■ **Requirements**
Return every line of the data below that contains the string "kern". Letter case matters.

■ **Data supplied**
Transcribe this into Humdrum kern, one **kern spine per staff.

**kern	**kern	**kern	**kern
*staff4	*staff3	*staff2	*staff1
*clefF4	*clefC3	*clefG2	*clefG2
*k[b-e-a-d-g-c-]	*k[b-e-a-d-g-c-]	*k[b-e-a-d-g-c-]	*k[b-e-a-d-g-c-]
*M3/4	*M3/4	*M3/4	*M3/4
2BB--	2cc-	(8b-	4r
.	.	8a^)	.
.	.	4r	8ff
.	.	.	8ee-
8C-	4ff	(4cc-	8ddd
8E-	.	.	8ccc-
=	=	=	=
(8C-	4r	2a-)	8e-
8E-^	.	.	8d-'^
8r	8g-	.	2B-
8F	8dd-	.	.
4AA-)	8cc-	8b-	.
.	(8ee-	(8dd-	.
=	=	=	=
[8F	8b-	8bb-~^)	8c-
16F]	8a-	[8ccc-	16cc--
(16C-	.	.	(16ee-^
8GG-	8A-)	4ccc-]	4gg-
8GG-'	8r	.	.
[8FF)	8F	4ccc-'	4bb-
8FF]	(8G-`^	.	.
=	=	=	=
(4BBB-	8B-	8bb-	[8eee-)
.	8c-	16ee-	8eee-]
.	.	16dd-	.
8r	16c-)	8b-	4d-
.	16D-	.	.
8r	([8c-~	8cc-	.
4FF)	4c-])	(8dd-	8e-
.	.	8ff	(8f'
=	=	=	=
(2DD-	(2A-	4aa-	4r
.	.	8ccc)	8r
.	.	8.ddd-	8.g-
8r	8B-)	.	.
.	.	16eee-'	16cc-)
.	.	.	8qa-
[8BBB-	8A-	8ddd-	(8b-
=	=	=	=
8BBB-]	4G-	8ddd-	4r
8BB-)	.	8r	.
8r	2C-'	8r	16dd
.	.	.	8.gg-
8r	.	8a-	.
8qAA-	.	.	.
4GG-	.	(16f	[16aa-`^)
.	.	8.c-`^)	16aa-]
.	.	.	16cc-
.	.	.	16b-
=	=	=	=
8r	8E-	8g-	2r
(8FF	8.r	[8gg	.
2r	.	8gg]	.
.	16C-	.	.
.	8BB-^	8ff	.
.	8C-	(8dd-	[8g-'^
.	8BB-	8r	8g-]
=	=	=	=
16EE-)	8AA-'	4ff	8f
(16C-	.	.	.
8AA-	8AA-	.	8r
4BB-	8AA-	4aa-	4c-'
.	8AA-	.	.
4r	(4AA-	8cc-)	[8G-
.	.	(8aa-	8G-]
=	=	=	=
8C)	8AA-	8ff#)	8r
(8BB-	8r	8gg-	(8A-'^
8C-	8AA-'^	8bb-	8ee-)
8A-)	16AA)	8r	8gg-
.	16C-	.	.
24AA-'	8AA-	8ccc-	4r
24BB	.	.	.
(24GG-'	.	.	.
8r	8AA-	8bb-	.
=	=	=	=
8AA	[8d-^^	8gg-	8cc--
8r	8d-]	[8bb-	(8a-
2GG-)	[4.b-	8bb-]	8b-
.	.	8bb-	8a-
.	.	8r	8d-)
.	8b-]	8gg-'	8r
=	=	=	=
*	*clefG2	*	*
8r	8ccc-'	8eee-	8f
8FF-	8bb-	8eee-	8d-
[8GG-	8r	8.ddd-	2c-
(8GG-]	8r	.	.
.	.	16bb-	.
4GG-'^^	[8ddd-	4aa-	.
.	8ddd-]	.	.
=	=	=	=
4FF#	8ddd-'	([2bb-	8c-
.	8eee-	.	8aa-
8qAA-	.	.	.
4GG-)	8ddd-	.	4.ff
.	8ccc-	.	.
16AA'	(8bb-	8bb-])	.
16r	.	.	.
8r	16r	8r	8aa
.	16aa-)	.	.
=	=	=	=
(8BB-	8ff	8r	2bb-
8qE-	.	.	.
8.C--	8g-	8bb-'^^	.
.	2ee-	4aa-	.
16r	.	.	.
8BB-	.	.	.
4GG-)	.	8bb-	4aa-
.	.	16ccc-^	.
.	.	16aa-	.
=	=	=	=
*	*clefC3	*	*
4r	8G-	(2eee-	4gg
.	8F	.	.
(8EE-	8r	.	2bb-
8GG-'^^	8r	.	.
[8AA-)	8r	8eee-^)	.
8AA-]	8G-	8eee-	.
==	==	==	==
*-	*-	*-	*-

■ **Exercise solution**
Transcribe this into Humdrum kern, one **kern spine per staff.
**kern	**kern	**kern	**kern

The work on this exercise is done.